What you should do >> Please return all the records exactly, with nothing left out.

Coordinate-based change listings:

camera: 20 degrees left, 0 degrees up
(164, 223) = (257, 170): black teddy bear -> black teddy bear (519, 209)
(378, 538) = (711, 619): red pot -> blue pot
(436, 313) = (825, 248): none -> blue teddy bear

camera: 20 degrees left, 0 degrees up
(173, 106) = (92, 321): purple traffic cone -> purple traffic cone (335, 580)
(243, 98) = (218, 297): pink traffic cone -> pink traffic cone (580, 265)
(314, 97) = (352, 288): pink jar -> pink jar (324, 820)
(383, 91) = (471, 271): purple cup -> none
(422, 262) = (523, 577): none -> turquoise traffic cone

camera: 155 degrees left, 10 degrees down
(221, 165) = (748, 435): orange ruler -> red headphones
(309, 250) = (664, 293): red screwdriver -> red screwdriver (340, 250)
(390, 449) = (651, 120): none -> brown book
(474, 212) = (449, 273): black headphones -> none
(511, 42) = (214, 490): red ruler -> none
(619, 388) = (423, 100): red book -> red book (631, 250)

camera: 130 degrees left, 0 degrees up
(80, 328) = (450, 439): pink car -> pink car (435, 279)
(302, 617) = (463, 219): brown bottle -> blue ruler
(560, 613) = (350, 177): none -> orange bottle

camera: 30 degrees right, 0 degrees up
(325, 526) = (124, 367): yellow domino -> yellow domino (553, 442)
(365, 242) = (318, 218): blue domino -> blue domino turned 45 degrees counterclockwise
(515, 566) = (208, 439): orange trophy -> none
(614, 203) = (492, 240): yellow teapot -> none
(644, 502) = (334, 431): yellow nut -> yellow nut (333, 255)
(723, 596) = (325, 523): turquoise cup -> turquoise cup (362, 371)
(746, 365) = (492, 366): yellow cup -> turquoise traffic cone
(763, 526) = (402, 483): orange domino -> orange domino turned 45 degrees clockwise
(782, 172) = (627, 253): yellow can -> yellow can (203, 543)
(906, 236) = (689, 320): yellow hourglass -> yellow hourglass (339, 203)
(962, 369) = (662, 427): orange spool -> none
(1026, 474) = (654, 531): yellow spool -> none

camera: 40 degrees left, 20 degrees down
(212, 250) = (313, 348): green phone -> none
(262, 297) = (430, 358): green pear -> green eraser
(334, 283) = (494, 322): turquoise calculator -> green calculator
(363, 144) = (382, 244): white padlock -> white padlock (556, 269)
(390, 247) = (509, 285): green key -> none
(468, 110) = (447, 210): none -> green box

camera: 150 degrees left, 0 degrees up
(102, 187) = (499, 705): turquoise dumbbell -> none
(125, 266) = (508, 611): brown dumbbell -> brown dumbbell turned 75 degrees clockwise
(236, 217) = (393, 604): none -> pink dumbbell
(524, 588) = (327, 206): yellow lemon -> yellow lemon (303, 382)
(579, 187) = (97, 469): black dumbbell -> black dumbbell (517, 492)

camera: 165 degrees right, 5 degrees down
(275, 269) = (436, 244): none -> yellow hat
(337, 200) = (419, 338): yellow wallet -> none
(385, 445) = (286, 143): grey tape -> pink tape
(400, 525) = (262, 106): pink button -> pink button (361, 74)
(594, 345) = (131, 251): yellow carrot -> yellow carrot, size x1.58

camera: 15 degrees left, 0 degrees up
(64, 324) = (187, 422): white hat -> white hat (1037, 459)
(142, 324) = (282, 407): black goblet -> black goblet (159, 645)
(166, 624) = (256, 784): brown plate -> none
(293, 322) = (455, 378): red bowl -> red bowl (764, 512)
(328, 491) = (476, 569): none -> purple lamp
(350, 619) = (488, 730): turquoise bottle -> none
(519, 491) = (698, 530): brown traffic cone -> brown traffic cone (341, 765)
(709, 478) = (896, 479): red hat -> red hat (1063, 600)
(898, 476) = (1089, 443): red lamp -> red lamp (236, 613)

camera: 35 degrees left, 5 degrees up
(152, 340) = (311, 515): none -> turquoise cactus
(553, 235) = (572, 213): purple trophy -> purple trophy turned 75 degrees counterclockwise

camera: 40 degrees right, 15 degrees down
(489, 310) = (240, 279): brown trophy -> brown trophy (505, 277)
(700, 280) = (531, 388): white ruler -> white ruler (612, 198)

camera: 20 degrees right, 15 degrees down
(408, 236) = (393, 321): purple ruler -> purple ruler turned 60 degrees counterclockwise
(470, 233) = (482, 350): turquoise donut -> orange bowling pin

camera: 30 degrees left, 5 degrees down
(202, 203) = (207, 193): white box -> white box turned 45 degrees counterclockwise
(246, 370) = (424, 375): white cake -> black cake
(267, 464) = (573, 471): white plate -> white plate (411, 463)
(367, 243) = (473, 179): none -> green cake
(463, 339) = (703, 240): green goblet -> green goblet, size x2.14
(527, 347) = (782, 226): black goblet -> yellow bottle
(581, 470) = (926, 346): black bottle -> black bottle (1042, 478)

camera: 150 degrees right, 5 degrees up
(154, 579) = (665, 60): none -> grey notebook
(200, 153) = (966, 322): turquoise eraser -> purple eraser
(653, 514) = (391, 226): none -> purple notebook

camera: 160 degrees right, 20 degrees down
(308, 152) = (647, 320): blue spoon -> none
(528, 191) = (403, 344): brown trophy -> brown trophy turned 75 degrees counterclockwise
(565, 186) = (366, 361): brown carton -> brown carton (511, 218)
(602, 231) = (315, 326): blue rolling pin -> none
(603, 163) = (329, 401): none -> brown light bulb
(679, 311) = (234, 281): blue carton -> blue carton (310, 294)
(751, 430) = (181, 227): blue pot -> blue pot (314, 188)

Solution below >>
camera: 20 degrees left, 0 degrees up
(164, 223) = (257, 170): black teddy bear -> black teddy bear (519, 209)
(378, 538) = (711, 619): red pot -> blue pot
(436, 313) = (825, 248): none -> blue teddy bear

camera: 20 degrees left, 0 degrees up
(173, 106) = (92, 321): purple traffic cone -> purple traffic cone (335, 580)
(243, 98) = (218, 297): pink traffic cone -> pink traffic cone (580, 265)
(314, 97) = (352, 288): pink jar -> pink jar (324, 820)
(383, 91) = (471, 271): purple cup -> none
(422, 262) = (523, 577): none -> turquoise traffic cone

camera: 155 degrees left, 10 degrees down
(221, 165) = (748, 435): orange ruler -> red headphones
(309, 250) = (664, 293): red screwdriver -> red screwdriver (340, 250)
(390, 449) = (651, 120): none -> brown book
(474, 212) = (449, 273): black headphones -> none
(511, 42) = (214, 490): red ruler -> none
(619, 388) = (423, 100): red book -> red book (631, 250)

camera: 130 degrees left, 0 degrees up
(80, 328) = (450, 439): pink car -> pink car (435, 279)
(302, 617) = (463, 219): brown bottle -> blue ruler
(560, 613) = (350, 177): none -> orange bottle

camera: 30 degrees right, 0 degrees up
(325, 526) = (124, 367): yellow domino -> yellow domino (553, 442)
(365, 242) = (318, 218): blue domino -> blue domino turned 45 degrees counterclockwise
(515, 566) = (208, 439): orange trophy -> none
(614, 203) = (492, 240): yellow teapot -> none
(644, 502) = (334, 431): yellow nut -> yellow nut (333, 255)
(723, 596) = (325, 523): turquoise cup -> turquoise cup (362, 371)
(746, 365) = (492, 366): yellow cup -> turquoise traffic cone
(763, 526) = (402, 483): orange domino -> orange domino turned 45 degrees clockwise
(782, 172) = (627, 253): yellow can -> yellow can (203, 543)
(906, 236) = (689, 320): yellow hourglass -> yellow hourglass (339, 203)
(962, 369) = (662, 427): orange spool -> none
(1026, 474) = (654, 531): yellow spool -> none

camera: 40 degrees left, 20 degrees down
(212, 250) = (313, 348): green phone -> none
(262, 297) = (430, 358): green pear -> green eraser
(334, 283) = (494, 322): turquoise calculator -> green calculator
(363, 144) = (382, 244): white padlock -> white padlock (556, 269)
(390, 247) = (509, 285): green key -> none
(468, 110) = (447, 210): none -> green box

camera: 150 degrees left, 0 degrees up
(102, 187) = (499, 705): turquoise dumbbell -> none
(125, 266) = (508, 611): brown dumbbell -> brown dumbbell turned 75 degrees clockwise
(236, 217) = (393, 604): none -> pink dumbbell
(524, 588) = (327, 206): yellow lemon -> yellow lemon (303, 382)
(579, 187) = (97, 469): black dumbbell -> black dumbbell (517, 492)

camera: 165 degrees right, 5 degrees down
(275, 269) = (436, 244): none -> yellow hat
(337, 200) = (419, 338): yellow wallet -> none
(385, 445) = (286, 143): grey tape -> pink tape
(400, 525) = (262, 106): pink button -> pink button (361, 74)
(594, 345) = (131, 251): yellow carrot -> yellow carrot, size x1.58

camera: 15 degrees left, 0 degrees up
(64, 324) = (187, 422): white hat -> white hat (1037, 459)
(142, 324) = (282, 407): black goblet -> black goblet (159, 645)
(166, 624) = (256, 784): brown plate -> none
(293, 322) = (455, 378): red bowl -> red bowl (764, 512)
(328, 491) = (476, 569): none -> purple lamp
(350, 619) = (488, 730): turquoise bottle -> none
(519, 491) = (698, 530): brown traffic cone -> brown traffic cone (341, 765)
(709, 478) = (896, 479): red hat -> red hat (1063, 600)
(898, 476) = (1089, 443): red lamp -> red lamp (236, 613)

camera: 35 degrees left, 5 degrees up
(152, 340) = (311, 515): none -> turquoise cactus
(553, 235) = (572, 213): purple trophy -> purple trophy turned 75 degrees counterclockwise

camera: 40 degrees right, 15 degrees down
(489, 310) = (240, 279): brown trophy -> brown trophy (505, 277)
(700, 280) = (531, 388): white ruler -> white ruler (612, 198)

camera: 20 degrees right, 15 degrees down
(408, 236) = (393, 321): purple ruler -> purple ruler turned 60 degrees counterclockwise
(470, 233) = (482, 350): turquoise donut -> orange bowling pin

camera: 30 degrees left, 5 degrees down
(202, 203) = (207, 193): white box -> white box turned 45 degrees counterclockwise
(246, 370) = (424, 375): white cake -> black cake
(267, 464) = (573, 471): white plate -> white plate (411, 463)
(367, 243) = (473, 179): none -> green cake
(463, 339) = (703, 240): green goblet -> green goblet, size x2.14
(527, 347) = (782, 226): black goblet -> yellow bottle
(581, 470) = (926, 346): black bottle -> black bottle (1042, 478)

camera: 150 degrees right, 5 degrees up
(154, 579) = (665, 60): none -> grey notebook
(200, 153) = (966, 322): turquoise eraser -> purple eraser
(653, 514) = (391, 226): none -> purple notebook

camera: 160 degrees right, 20 degrees down
(308, 152) = (647, 320): blue spoon -> none
(528, 191) = (403, 344): brown trophy -> brown trophy turned 75 degrees counterclockwise
(565, 186) = (366, 361): brown carton -> brown carton (511, 218)
(602, 231) = (315, 326): blue rolling pin -> none
(603, 163) = (329, 401): none -> brown light bulb
(679, 311) = (234, 281): blue carton -> blue carton (310, 294)
(751, 430) = (181, 227): blue pot -> blue pot (314, 188)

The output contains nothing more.